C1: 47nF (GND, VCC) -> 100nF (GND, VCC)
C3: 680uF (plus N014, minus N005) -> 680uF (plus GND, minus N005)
* * *
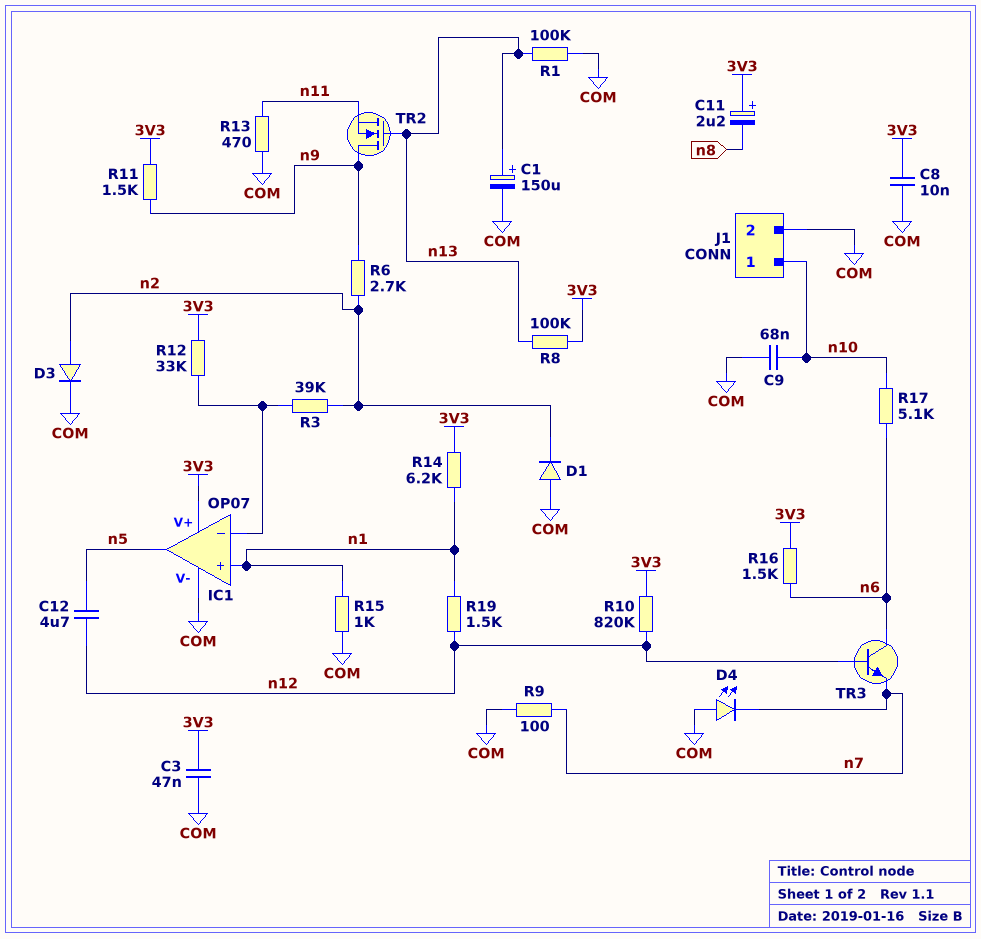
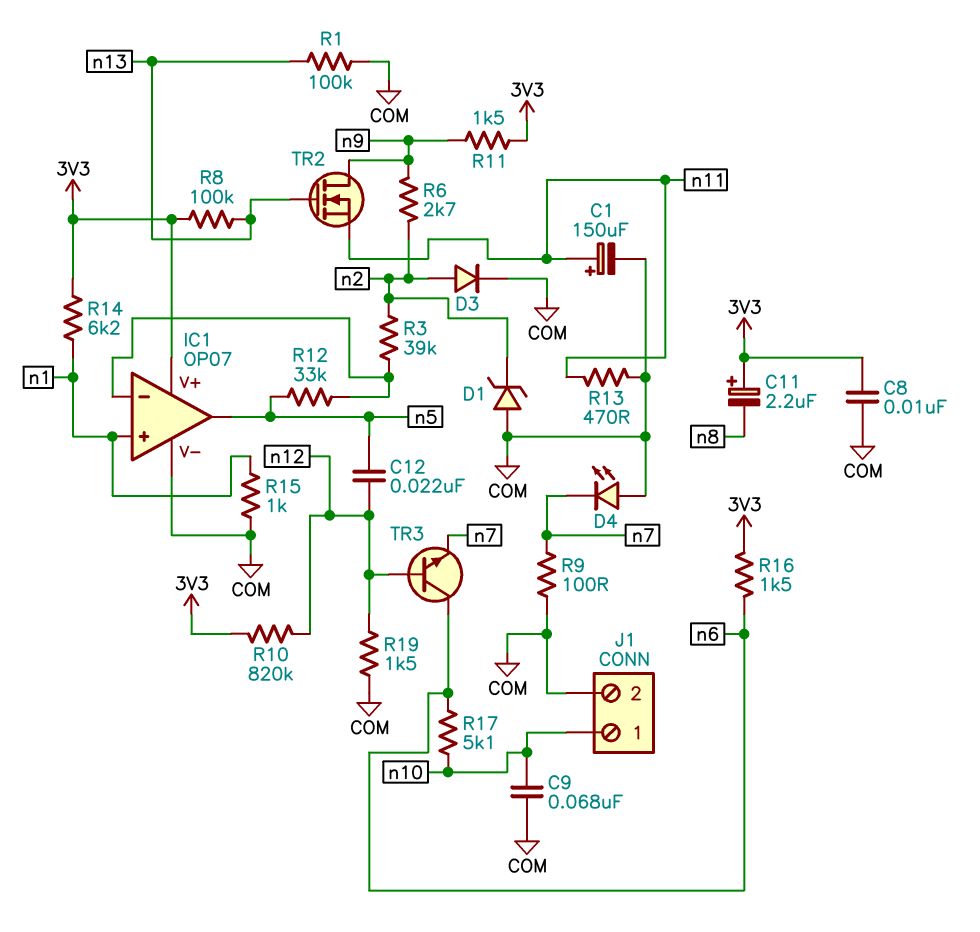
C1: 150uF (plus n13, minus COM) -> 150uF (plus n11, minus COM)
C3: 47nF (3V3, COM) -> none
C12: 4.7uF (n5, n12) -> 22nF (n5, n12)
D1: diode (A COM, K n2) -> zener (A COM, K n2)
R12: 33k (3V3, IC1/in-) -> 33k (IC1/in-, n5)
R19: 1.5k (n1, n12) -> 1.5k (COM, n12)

**WHAT IS EXPECTED**
Each line in the entries above that includes the string "plus" should be extracted.

**SOLVED EXERCISE**
C3: 680uF (plus N014, minus N005) -> 680uF (plus GND, minus N005)
C1: 150uF (plus n13, minus COM) -> 150uF (plus n11, minus COM)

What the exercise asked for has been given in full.